# [The task]
The answer must be an exact copy of the lines from the one containing "(259, 134) = (271, 205): blue" through the last line of the records, with no pictures.

Object matching data:
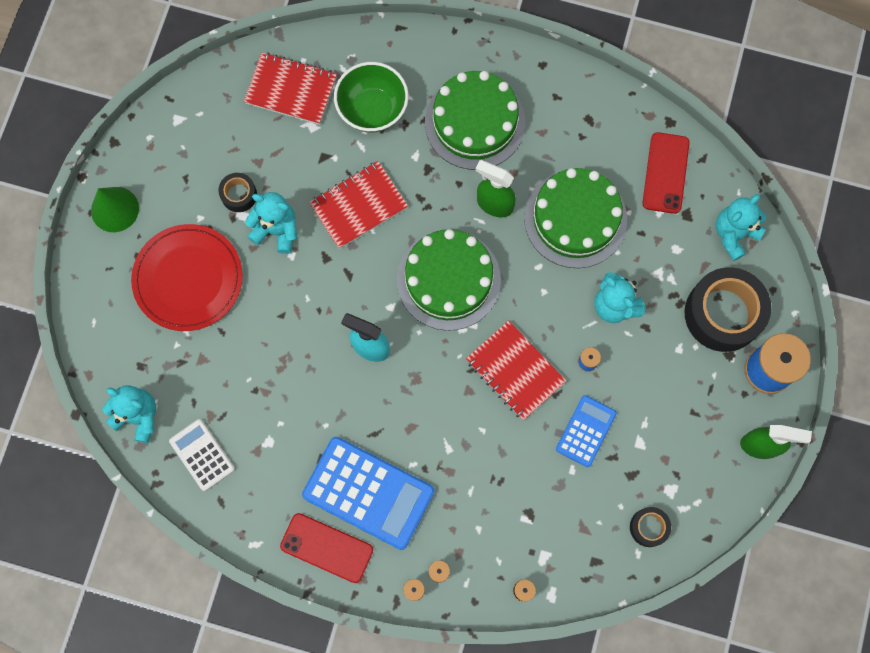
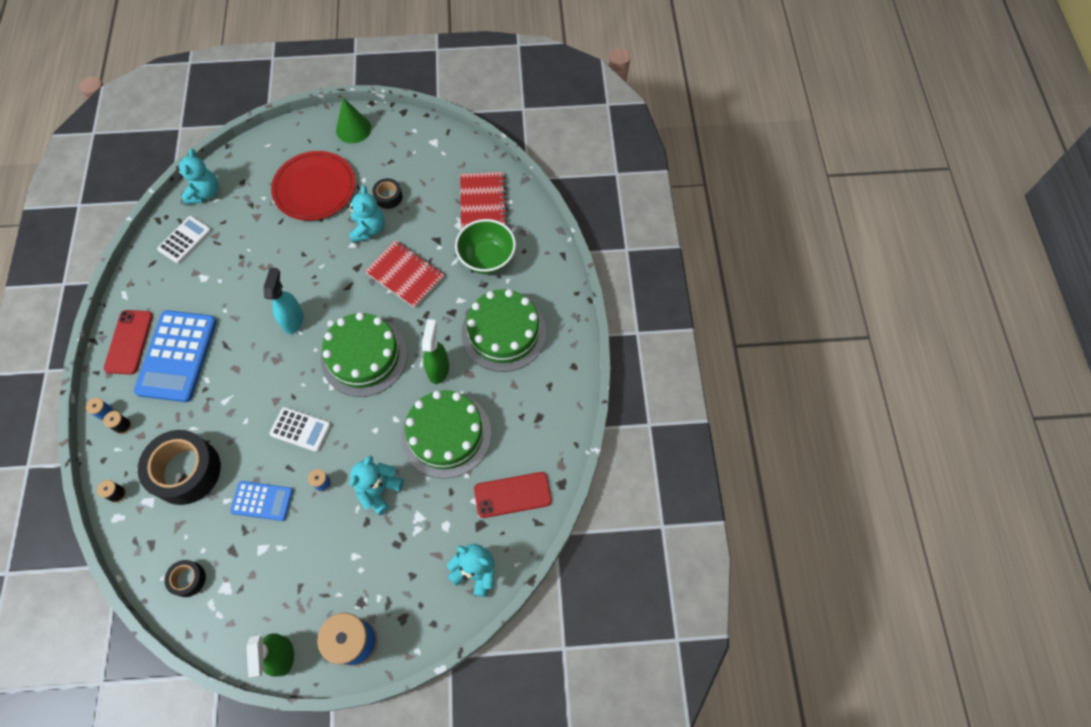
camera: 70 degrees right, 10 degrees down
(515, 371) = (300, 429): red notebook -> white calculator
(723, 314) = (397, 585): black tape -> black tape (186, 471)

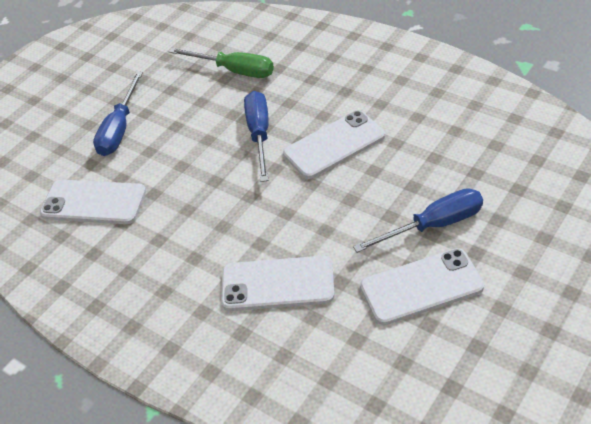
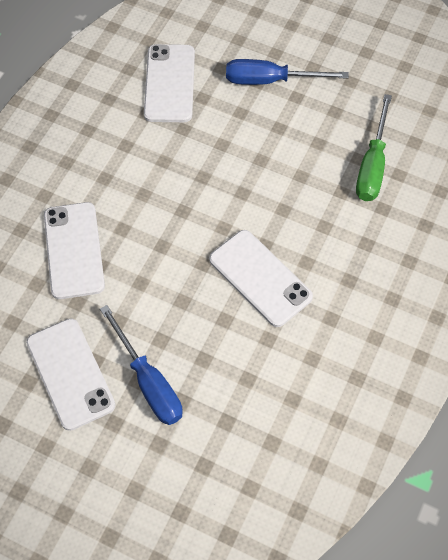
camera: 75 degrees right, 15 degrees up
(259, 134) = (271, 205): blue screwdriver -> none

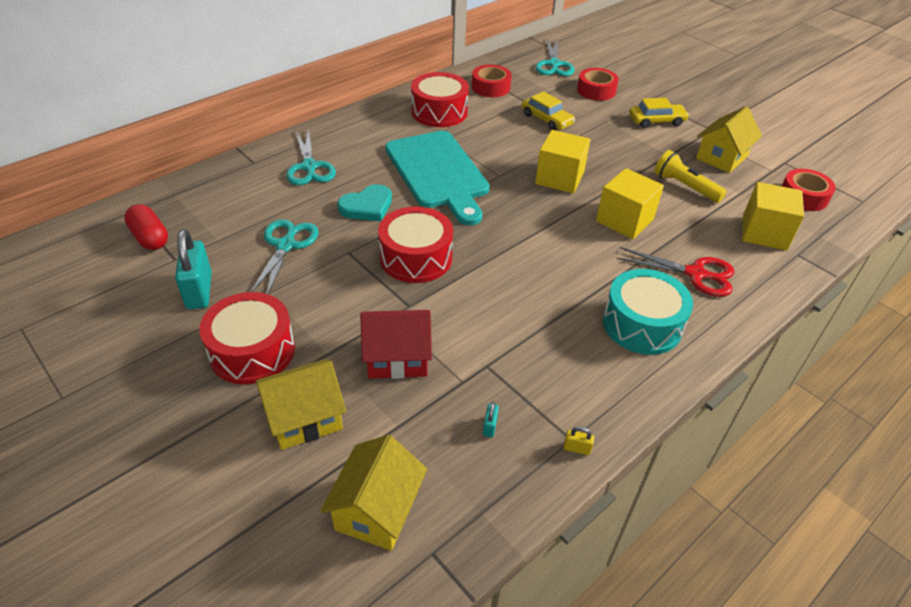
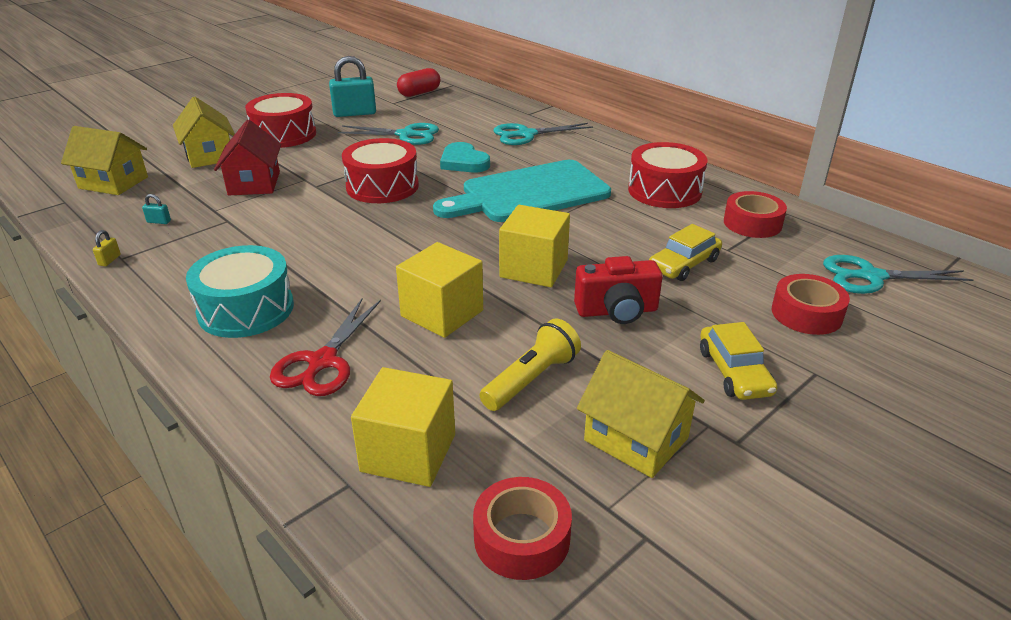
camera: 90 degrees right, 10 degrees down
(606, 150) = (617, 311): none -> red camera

# [Solution to this task]
(259, 134) = (271, 205): blue screwdriver -> none

camera: 90 degrees right, 10 degrees down
(606, 150) = (617, 311): none -> red camera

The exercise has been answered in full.